What you are asked to do
Copy the records below word for word. Stop after the line that contains "degrees clockwise |".

═══ Information supplied

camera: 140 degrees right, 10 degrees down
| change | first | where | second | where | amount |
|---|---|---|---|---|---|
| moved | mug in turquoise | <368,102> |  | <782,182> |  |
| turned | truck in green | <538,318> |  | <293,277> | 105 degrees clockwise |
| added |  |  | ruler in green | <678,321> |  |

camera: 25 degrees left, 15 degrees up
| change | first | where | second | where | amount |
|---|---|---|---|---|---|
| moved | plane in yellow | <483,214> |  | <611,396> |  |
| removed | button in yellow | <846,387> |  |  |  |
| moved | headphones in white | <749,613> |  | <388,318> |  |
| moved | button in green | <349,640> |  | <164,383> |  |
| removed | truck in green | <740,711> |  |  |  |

══════

Written answer
camera: 140 degrees right, 10 degrees down
| change | first | where | second | where | amount |
|---|---|---|---|---|---|
| moved | mug in turquoise | <368,102> |  | <782,182> |  |
| turned | truck in green | <538,318> |  | <293,277> | 105 degrees clockwise |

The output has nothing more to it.